BEGIN DATA UNDER STUDY

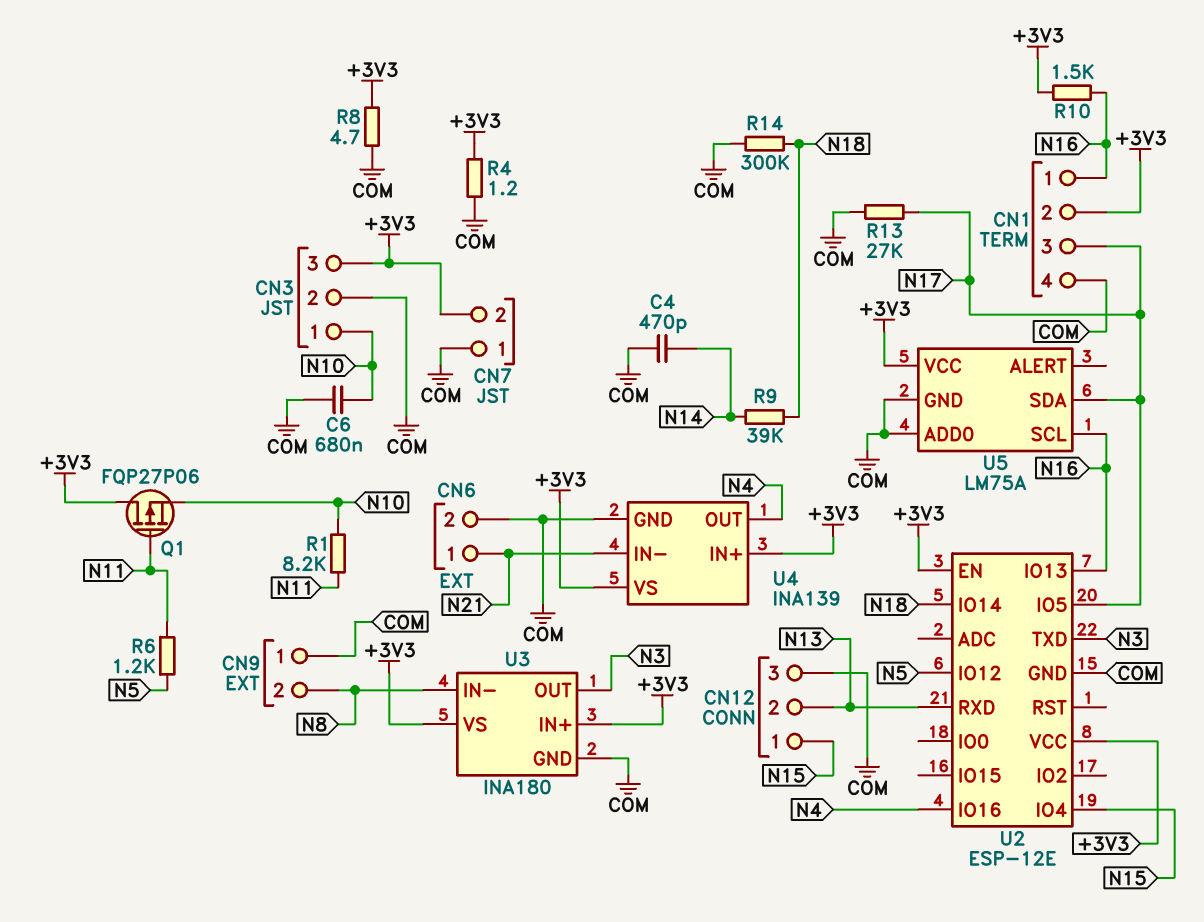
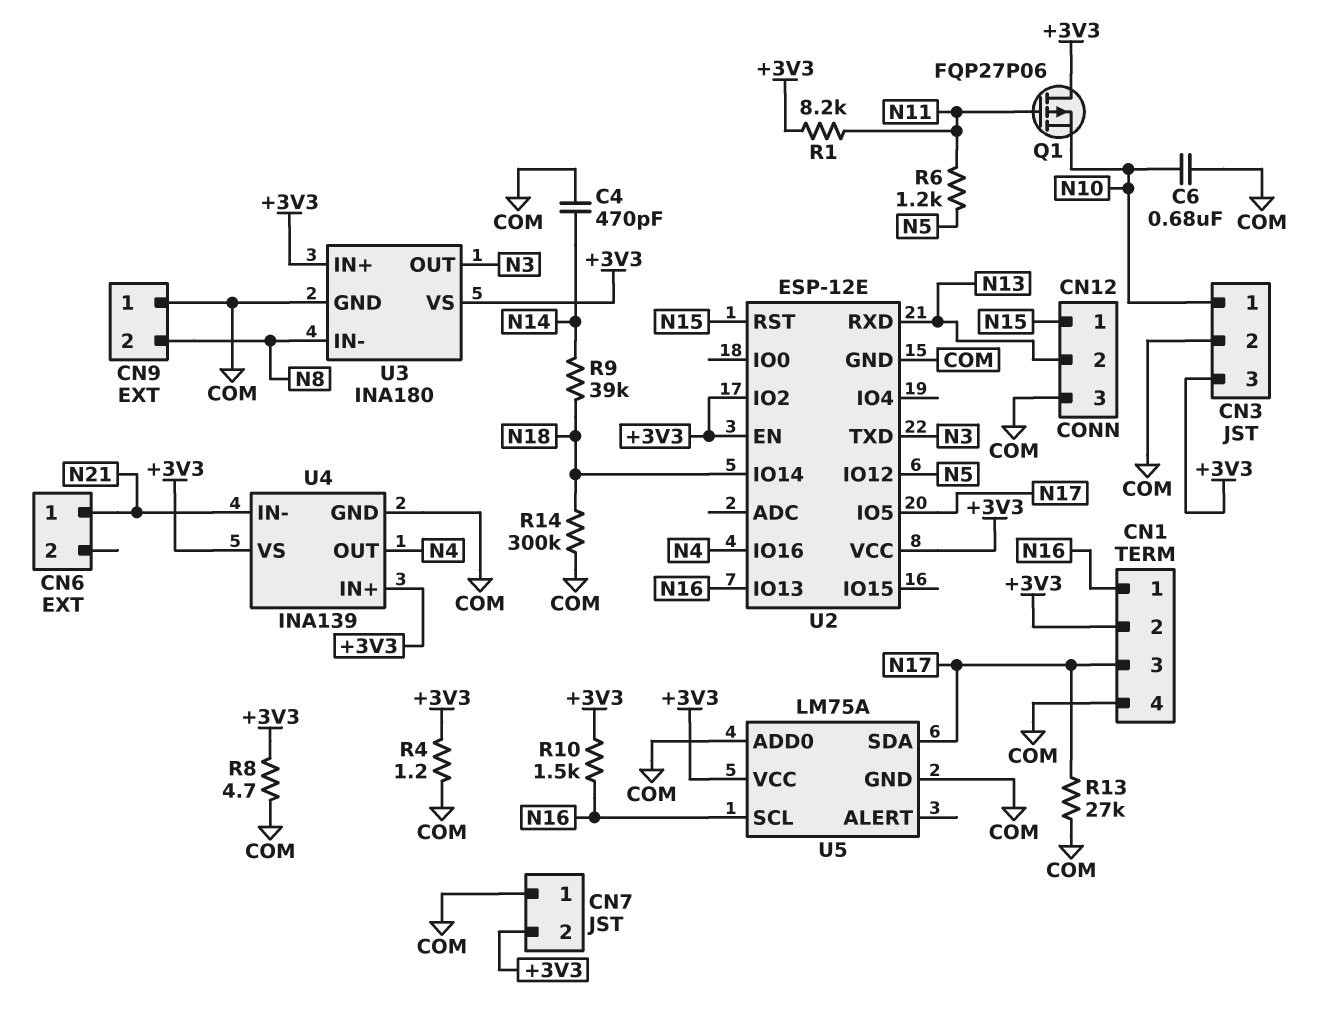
CN6 pin 2: COM -> none
R1: 8.2k (N10, N11) -> 8.2k (+3V3, N11)
U2 pin IO2: none -> +3V3
U2 pin IO4: N15 -> none
U2 pin RST: none -> N15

END DATA UNDER STUDY

▸ INSTRUCTIONS TO FOLLOW: Please make your reply exactly the lines from the one containing "R1: 8.2k (N10, N11) -> 8.2k (+3V3, N11)" through the end of the entries above, and nothing more.

▸ SOLUTION FOR THIS TASK:
R1: 8.2k (N10, N11) -> 8.2k (+3V3, N11)
U2 pin IO2: none -> +3V3
U2 pin IO4: N15 -> none
U2 pin RST: none -> N15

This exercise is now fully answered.